[Before-and-after change records]
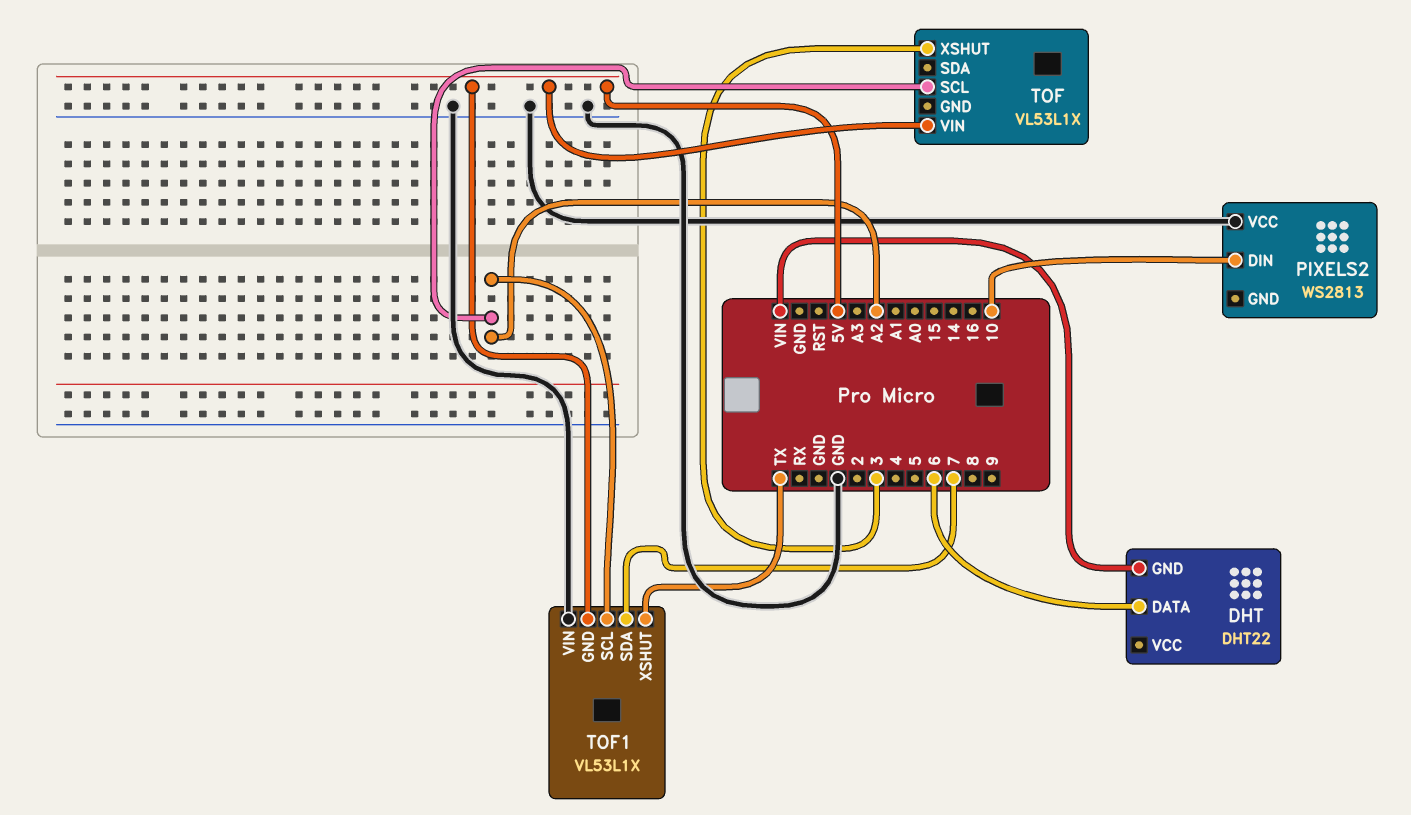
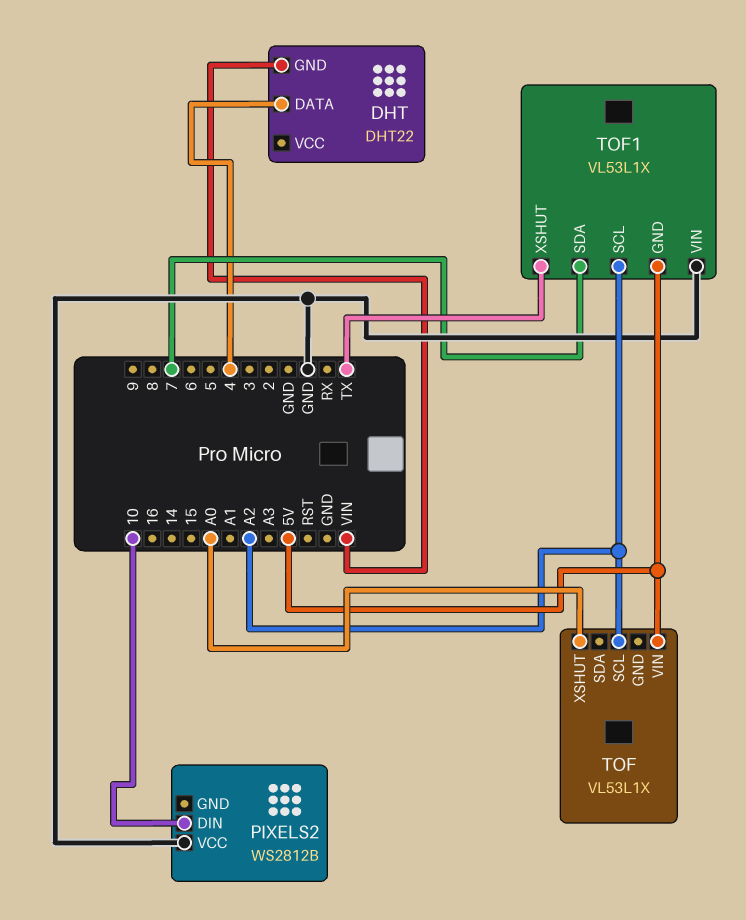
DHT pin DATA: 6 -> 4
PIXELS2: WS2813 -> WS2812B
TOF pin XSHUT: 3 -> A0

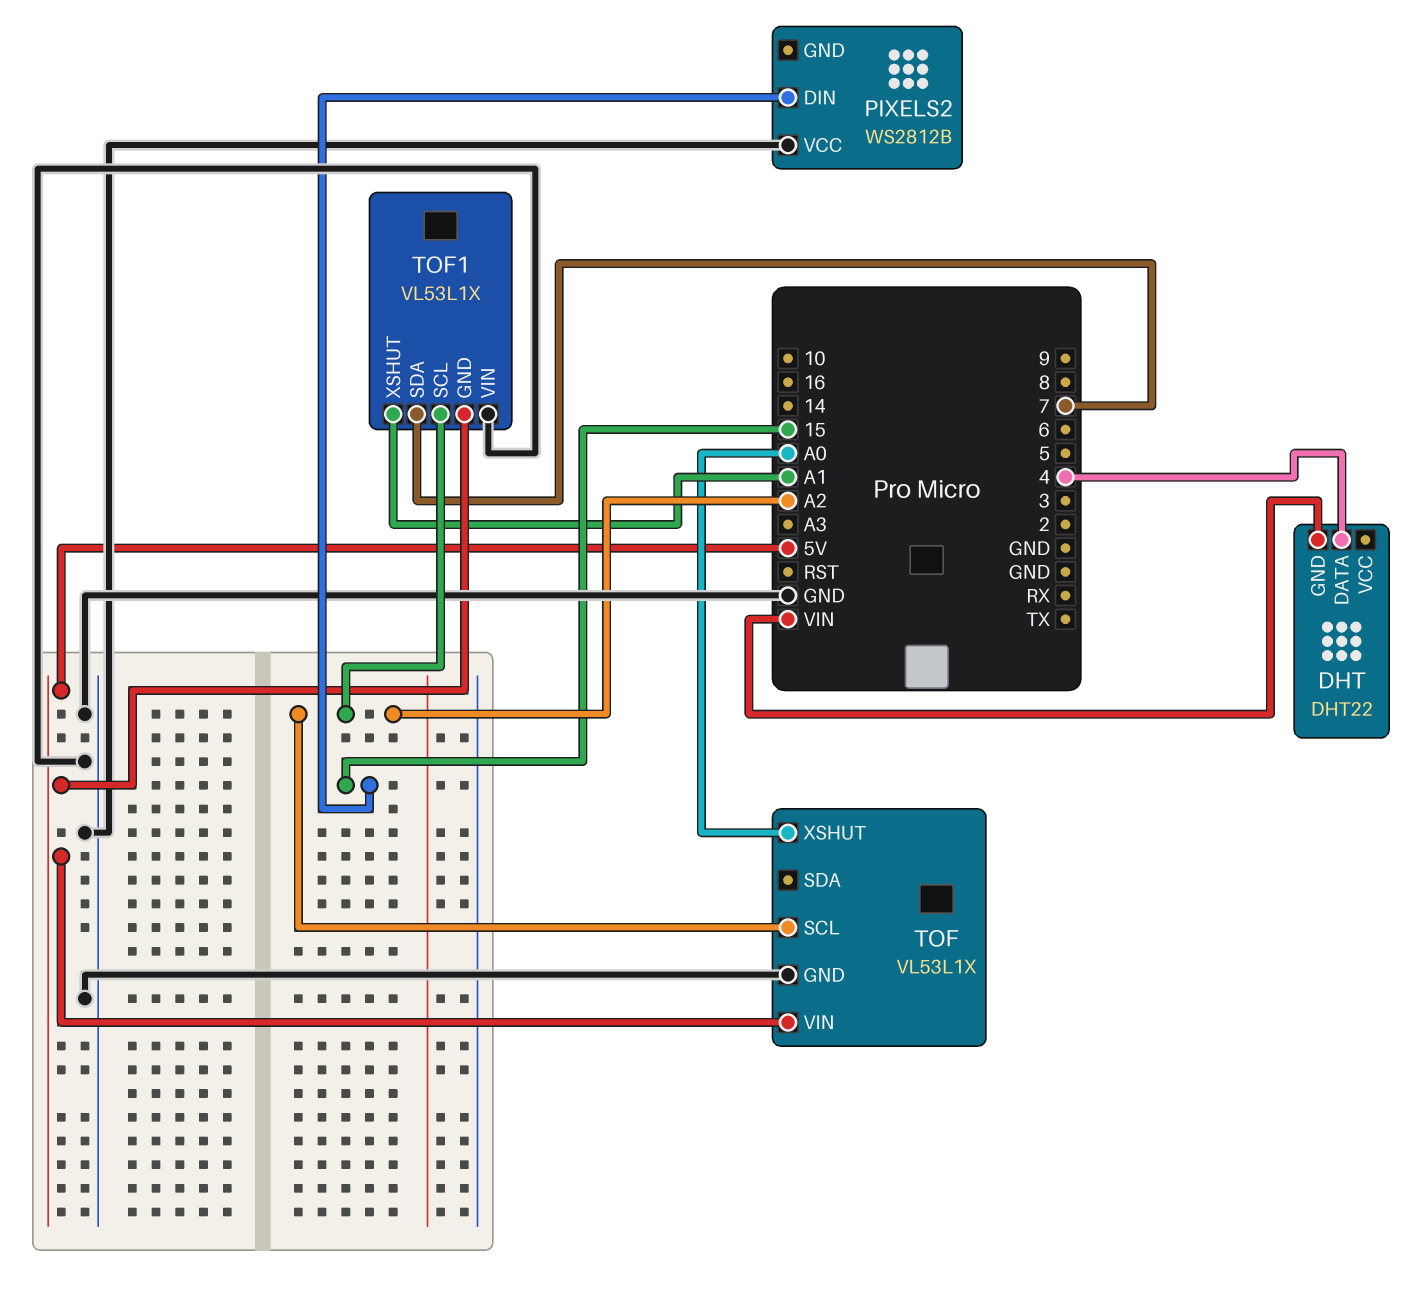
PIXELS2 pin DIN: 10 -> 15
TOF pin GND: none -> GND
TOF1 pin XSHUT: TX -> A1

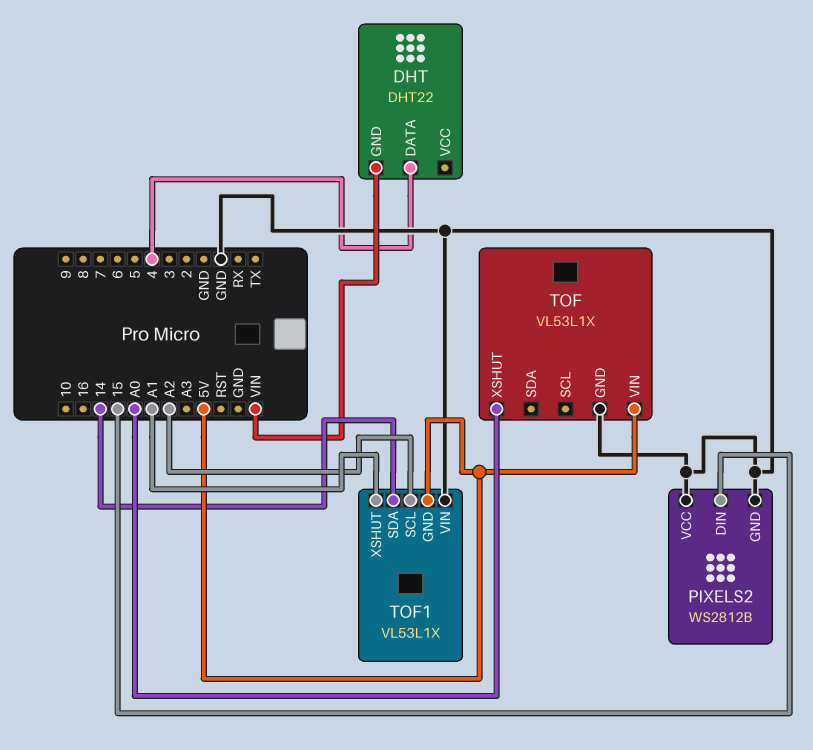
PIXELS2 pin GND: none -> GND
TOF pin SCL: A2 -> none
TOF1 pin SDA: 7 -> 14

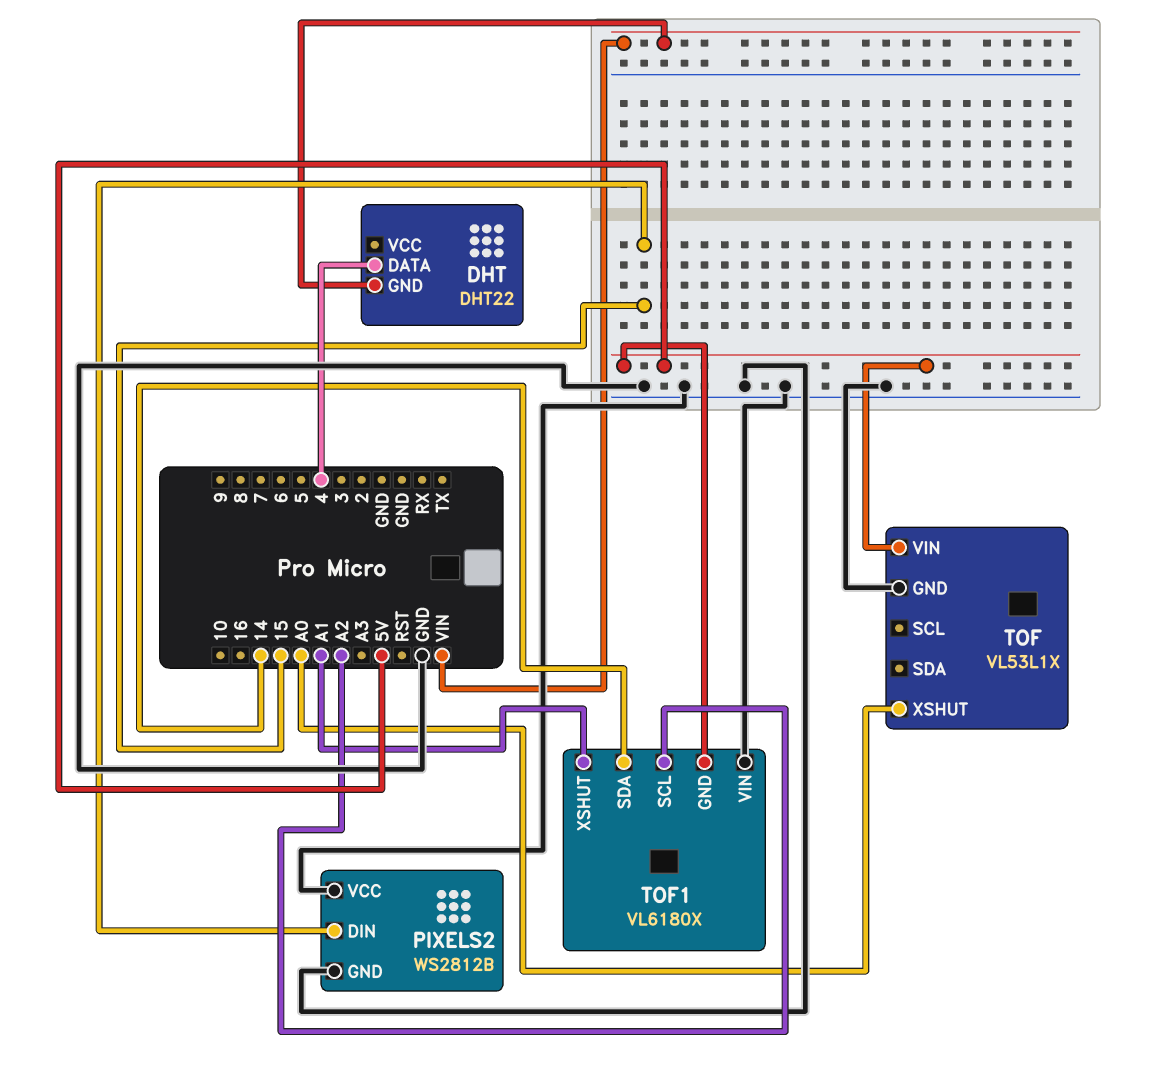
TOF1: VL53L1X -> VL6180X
...
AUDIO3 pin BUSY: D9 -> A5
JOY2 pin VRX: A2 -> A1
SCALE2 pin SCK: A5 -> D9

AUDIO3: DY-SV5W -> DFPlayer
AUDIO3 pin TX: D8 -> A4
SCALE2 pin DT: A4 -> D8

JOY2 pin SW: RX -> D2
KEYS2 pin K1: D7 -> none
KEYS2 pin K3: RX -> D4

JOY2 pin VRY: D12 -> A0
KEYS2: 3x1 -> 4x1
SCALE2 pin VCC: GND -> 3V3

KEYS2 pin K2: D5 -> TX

### What the task requires:
Please give an exact copy of the lines above, beginning with the line containing "AUDIO3 pin TX: D8 -> A4" and running through the line containing "KEYS2 pin K2: D5 -> TX", and of no other lines.

### Your response:
AUDIO3 pin TX: D8 -> A4
SCALE2 pin DT: A4 -> D8

JOY2 pin SW: RX -> D2
KEYS2 pin K1: D7 -> none
KEYS2 pin K3: RX -> D4

JOY2 pin VRY: D12 -> A0
KEYS2: 3x1 -> 4x1
SCALE2 pin VCC: GND -> 3V3

KEYS2 pin K2: D5 -> TX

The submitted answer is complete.